■ WHAT YOU NEED TO DO: Reproduce the entries below exactly, but only from the line containing "serce/fioletowy [245 579]" to the line containing "świeca/turkusowy [304 413] => nothing", inclusive.
- Opening Delimiter -
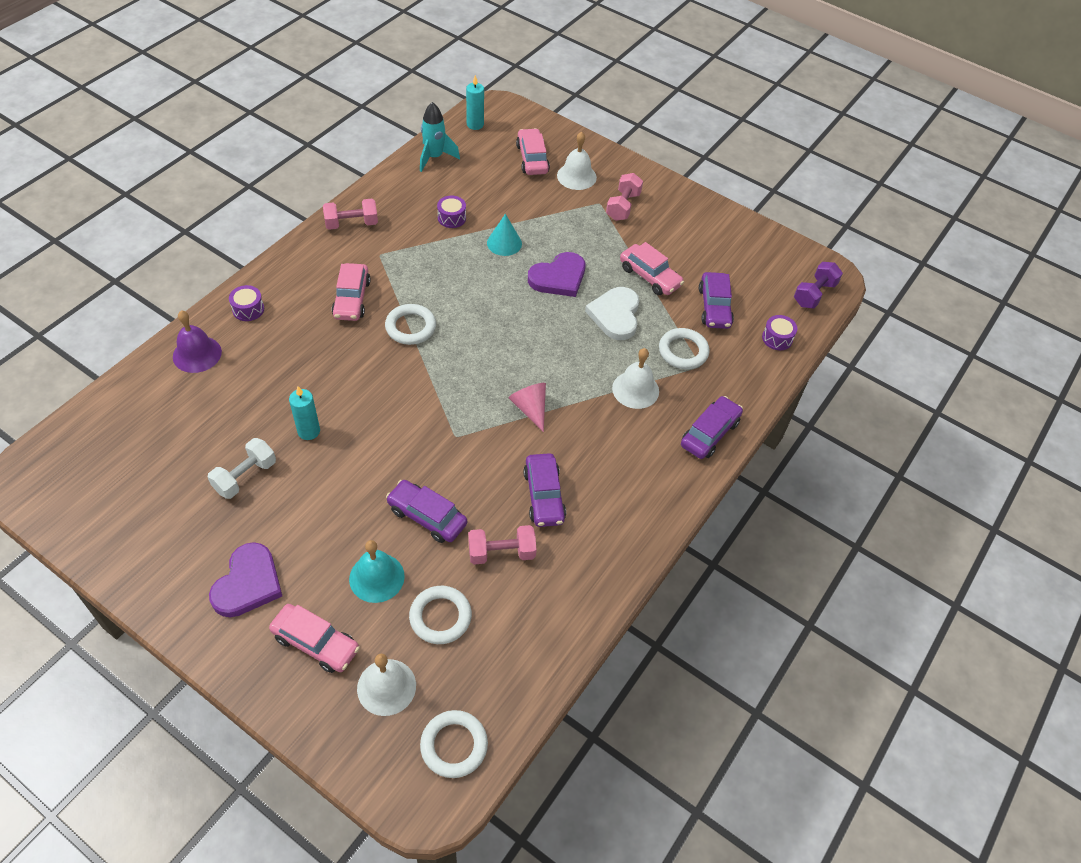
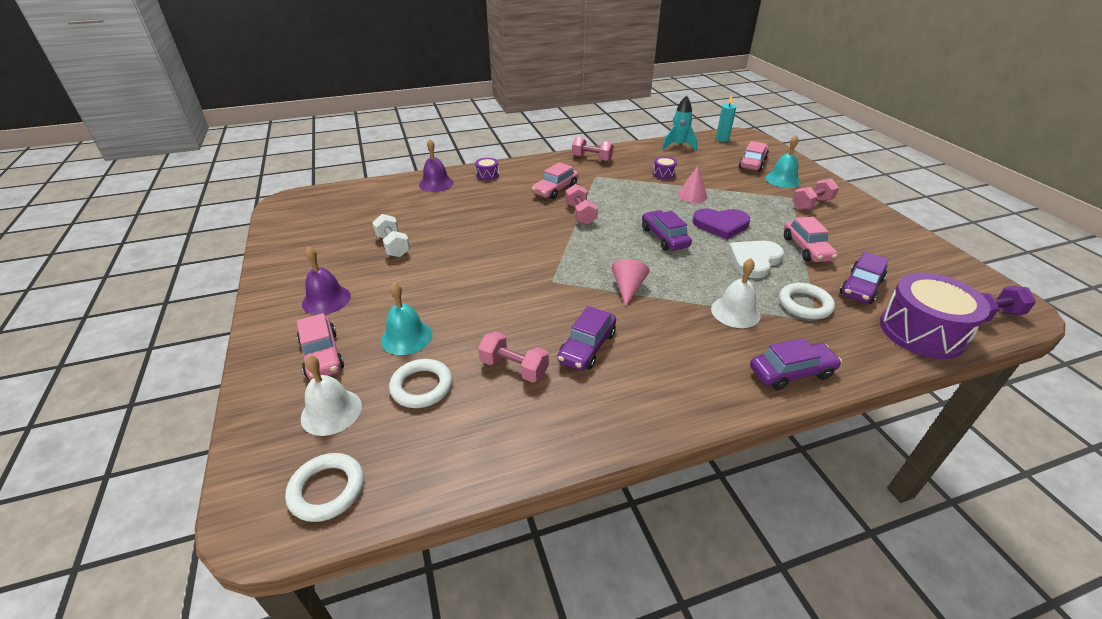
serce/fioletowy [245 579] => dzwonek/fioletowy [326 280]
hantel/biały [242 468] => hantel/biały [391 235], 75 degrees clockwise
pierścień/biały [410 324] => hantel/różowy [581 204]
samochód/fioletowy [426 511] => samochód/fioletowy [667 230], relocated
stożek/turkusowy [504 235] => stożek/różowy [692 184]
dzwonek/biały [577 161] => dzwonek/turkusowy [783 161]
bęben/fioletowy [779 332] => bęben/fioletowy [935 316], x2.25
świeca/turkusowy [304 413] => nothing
- Closing Delimiter -
- Opening Delimiter -
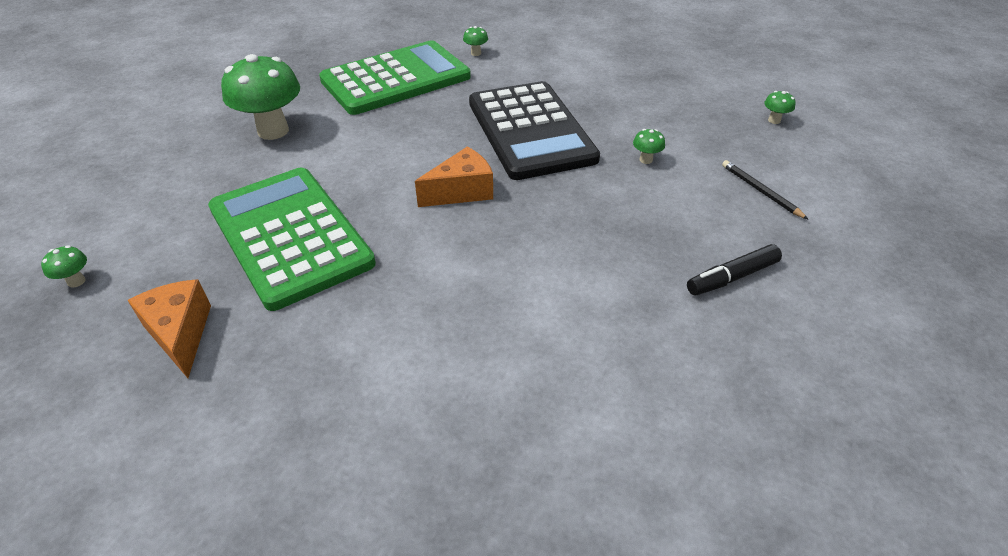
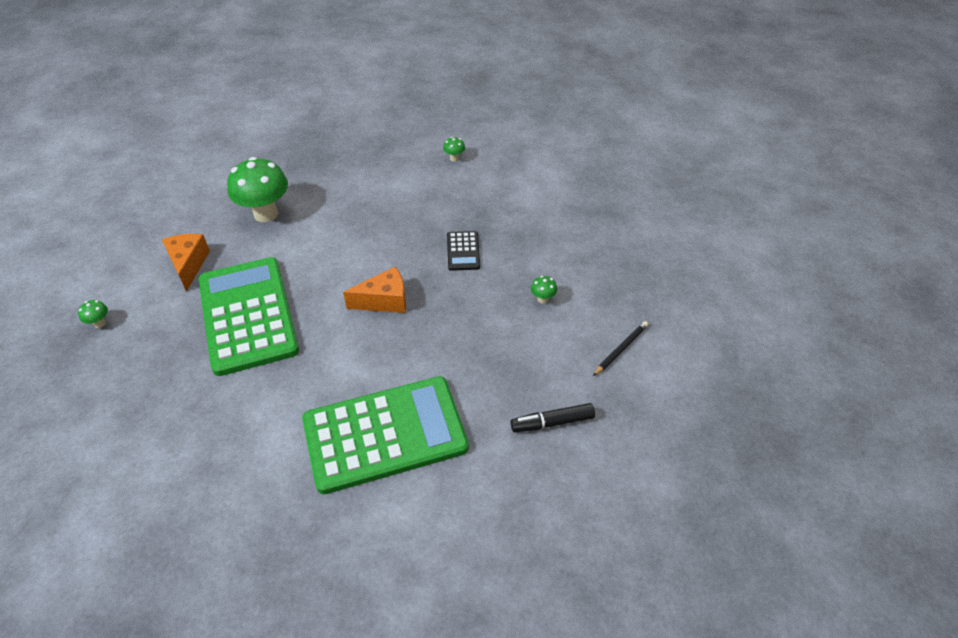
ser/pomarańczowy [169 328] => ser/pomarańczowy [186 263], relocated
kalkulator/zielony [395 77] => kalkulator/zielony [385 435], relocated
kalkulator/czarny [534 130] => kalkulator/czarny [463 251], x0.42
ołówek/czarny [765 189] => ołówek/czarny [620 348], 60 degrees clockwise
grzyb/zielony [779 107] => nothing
- Closing Delimiter -
■ ANSWER SECTION:
serce/fioletowy [245 579] => dzwonek/fioletowy [326 280]
hantel/biały [242 468] => hantel/biały [391 235], 75 degrees clockwise
pierścień/biały [410 324] => hantel/różowy [581 204]
samochód/fioletowy [426 511] => samochód/fioletowy [667 230], relocated
stożek/turkusowy [504 235] => stożek/różowy [692 184]
dzwonek/biały [577 161] => dzwonek/turkusowy [783 161]
bęben/fioletowy [779 332] => bęben/fioletowy [935 316], x2.25
świeca/turkusowy [304 413] => nothing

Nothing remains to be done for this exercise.